ACTIVITY: Give again, unaltered, the lines of the listing below that run from the line having "(449, 412) = (332, 299): white" through the line having "(186, 466) = (348, 152): orange".

INPUT RECORDS:
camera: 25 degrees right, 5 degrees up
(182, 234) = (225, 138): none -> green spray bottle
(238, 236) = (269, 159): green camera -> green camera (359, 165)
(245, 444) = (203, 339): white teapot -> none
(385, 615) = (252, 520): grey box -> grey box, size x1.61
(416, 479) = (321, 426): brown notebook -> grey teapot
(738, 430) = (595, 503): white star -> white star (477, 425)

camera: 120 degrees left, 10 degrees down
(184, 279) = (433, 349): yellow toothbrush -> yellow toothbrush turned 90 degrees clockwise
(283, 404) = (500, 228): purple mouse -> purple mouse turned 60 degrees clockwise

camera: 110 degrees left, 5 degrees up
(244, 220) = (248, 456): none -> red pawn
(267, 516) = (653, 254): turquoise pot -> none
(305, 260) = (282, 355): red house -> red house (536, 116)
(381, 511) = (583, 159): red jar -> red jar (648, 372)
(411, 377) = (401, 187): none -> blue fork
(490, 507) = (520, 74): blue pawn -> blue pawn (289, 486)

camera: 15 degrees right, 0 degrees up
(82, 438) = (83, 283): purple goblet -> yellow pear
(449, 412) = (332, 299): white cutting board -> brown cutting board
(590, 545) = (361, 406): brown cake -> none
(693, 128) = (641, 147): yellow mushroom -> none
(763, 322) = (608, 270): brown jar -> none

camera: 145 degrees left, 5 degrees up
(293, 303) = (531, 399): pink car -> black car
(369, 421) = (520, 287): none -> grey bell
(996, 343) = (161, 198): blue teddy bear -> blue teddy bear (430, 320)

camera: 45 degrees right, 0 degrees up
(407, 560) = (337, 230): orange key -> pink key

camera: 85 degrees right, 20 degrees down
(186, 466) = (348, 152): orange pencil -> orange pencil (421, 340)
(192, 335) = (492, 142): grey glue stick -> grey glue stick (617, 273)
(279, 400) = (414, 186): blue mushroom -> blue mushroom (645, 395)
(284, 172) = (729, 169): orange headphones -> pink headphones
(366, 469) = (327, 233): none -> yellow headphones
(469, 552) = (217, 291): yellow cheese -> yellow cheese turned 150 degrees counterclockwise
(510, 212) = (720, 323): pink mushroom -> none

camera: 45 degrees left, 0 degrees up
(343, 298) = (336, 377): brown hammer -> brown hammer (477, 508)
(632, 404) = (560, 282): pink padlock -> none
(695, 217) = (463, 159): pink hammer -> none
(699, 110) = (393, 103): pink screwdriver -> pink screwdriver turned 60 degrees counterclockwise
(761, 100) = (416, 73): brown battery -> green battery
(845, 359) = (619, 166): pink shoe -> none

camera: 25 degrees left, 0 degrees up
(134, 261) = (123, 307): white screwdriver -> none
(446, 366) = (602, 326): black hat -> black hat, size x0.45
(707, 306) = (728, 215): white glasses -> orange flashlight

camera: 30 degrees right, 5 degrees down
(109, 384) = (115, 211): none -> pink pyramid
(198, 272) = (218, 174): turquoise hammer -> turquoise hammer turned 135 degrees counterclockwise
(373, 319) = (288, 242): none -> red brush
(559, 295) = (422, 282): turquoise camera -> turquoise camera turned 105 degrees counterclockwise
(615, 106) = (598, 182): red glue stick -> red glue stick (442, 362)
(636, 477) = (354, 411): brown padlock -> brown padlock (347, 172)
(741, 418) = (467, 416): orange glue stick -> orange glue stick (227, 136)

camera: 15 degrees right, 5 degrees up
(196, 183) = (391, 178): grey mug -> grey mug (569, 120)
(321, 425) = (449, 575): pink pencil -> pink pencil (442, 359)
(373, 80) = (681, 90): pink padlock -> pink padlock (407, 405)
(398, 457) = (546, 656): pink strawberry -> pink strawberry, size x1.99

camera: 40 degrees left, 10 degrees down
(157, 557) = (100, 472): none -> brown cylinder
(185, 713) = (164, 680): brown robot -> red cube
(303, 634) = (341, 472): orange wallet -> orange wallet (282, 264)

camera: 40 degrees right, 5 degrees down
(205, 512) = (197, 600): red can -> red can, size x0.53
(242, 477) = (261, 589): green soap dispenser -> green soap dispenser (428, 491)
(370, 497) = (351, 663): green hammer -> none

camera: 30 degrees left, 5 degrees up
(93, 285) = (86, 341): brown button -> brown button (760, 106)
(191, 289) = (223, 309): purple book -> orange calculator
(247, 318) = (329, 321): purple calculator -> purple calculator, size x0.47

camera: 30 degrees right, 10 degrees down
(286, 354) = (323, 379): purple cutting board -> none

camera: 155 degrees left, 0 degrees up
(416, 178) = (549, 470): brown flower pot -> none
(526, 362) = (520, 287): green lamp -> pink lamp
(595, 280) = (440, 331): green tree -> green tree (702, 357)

EXERCISE OUTPUT:
(449, 412) = (332, 299): white cutting board -> brown cutting board
(590, 545) = (361, 406): brown cake -> none
(693, 128) = (641, 147): yellow mushroom -> none
(763, 322) = (608, 270): brown jar -> none

camera: 145 degrees left, 5 degrees up
(293, 303) = (531, 399): pink car -> black car
(369, 421) = (520, 287): none -> grey bell
(996, 343) = (161, 198): blue teddy bear -> blue teddy bear (430, 320)

camera: 45 degrees right, 0 degrees up
(407, 560) = (337, 230): orange key -> pink key

camera: 85 degrees right, 20 degrees down
(186, 466) = (348, 152): orange pencil -> orange pencil (421, 340)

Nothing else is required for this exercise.